EXERCISE DIRECTIONS >> Quote the whole listing word for word. Do not include the pictures.

PROVIDED MATERIAL >>
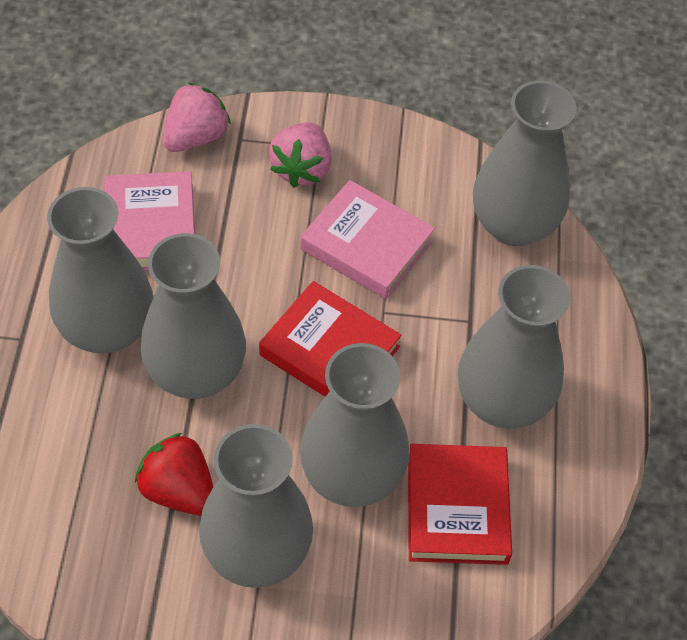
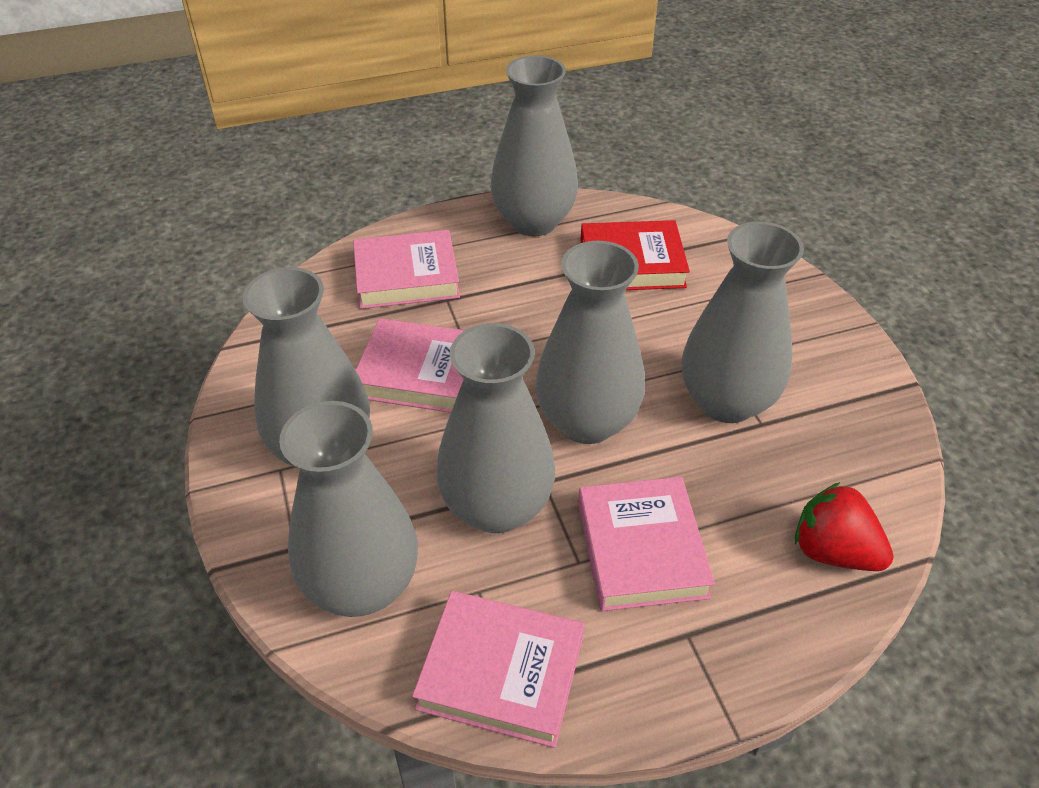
pink book: 2 -> 4
pink strawberry: 2 -> 0
red book: 2 -> 1

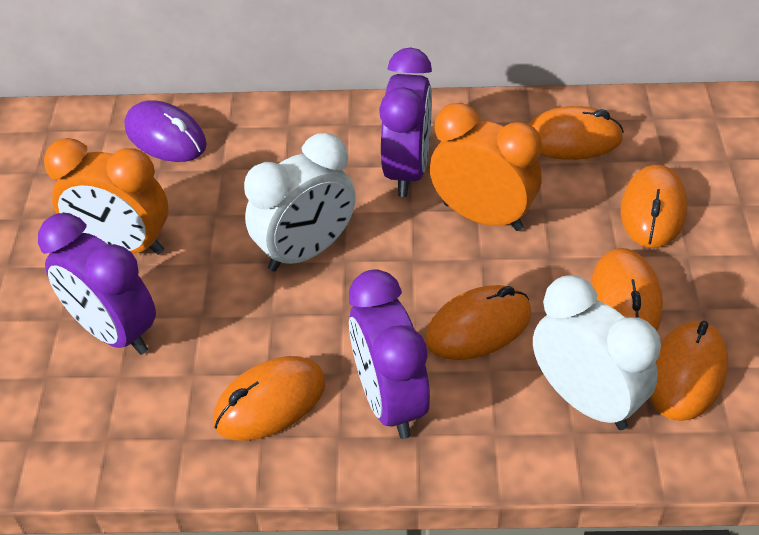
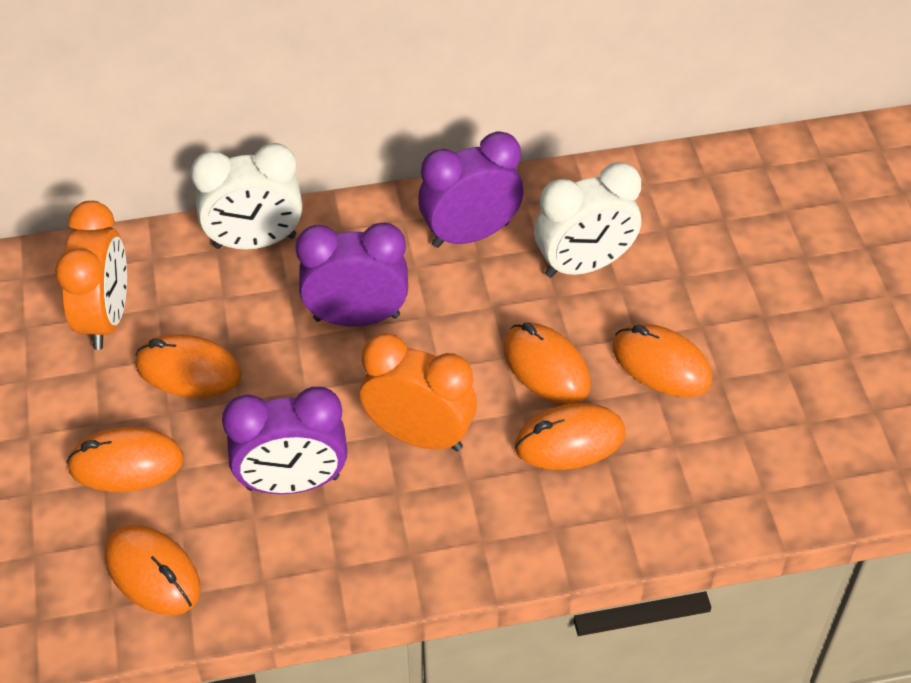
purple mouse: 1 -> 0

RESULT BELOW >>
pink book: 2 -> 4
pink strawberry: 2 -> 0
red book: 2 -> 1

purple mouse: 1 -> 0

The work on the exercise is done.